(Records provided)
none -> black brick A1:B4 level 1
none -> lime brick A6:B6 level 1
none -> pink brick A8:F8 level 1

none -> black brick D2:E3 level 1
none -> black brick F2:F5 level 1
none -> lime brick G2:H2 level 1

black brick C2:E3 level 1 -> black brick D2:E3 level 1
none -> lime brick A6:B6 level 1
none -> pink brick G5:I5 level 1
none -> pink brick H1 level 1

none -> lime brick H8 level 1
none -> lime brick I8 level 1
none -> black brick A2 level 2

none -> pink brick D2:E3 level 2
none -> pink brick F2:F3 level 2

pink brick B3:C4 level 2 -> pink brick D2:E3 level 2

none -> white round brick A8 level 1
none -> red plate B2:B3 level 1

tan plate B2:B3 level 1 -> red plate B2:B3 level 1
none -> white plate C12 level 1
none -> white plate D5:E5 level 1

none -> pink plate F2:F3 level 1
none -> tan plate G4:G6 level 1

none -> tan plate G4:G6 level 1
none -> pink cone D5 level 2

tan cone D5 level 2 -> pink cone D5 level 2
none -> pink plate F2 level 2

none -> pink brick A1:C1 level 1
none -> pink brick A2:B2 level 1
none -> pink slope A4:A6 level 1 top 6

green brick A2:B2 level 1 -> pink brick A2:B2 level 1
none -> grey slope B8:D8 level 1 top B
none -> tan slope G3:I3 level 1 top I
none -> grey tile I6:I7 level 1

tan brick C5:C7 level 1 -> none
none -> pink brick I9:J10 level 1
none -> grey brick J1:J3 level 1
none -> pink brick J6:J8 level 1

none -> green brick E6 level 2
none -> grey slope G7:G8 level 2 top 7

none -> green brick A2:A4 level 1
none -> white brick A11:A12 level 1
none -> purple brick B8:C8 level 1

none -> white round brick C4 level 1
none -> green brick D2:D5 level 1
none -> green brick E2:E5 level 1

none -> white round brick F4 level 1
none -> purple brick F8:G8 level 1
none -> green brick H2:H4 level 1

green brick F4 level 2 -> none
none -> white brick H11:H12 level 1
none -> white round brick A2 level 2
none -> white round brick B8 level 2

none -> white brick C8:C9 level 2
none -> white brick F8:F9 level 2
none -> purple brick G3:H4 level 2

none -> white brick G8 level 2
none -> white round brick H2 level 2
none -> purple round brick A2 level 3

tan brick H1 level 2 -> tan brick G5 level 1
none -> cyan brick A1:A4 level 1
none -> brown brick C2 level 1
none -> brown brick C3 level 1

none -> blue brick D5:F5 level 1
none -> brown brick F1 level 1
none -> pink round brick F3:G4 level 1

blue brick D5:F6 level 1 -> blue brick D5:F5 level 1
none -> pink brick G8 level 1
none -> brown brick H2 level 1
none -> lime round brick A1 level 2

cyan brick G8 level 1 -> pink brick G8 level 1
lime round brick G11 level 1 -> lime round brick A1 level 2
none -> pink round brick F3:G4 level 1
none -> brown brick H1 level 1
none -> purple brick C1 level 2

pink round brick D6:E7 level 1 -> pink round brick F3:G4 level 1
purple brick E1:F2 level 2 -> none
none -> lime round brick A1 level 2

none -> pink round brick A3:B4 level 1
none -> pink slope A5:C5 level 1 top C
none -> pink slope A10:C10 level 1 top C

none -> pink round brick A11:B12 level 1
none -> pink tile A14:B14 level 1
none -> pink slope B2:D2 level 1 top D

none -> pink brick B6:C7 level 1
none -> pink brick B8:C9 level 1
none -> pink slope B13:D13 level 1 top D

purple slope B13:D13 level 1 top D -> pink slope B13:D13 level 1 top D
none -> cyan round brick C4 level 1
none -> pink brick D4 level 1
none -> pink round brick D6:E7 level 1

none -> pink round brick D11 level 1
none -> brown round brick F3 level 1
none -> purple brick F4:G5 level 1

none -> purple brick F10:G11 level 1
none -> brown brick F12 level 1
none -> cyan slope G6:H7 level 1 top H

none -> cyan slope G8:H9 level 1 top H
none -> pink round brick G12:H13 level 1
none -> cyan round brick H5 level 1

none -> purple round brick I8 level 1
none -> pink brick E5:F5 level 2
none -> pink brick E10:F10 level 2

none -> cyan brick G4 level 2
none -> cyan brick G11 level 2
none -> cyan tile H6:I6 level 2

(What the exercise asks) Of the lines above, retype only those from the line containing "none -> white plate C12 level 1" through the line containing "none -> grey brick J1:J3 level 1", including both, exactly.

(Exercise answer)
none -> white plate C12 level 1
none -> white plate D5:E5 level 1

none -> pink plate F2:F3 level 1
none -> tan plate G4:G6 level 1

none -> tan plate G4:G6 level 1
none -> pink cone D5 level 2

tan cone D5 level 2 -> pink cone D5 level 2
none -> pink plate F2 level 2

none -> pink brick A1:C1 level 1
none -> pink brick A2:B2 level 1
none -> pink slope A4:A6 level 1 top 6

green brick A2:B2 level 1 -> pink brick A2:B2 level 1
none -> grey slope B8:D8 level 1 top B
none -> tan slope G3:I3 level 1 top I
none -> grey tile I6:I7 level 1

tan brick C5:C7 level 1 -> none
none -> pink brick I9:J10 level 1
none -> grey brick J1:J3 level 1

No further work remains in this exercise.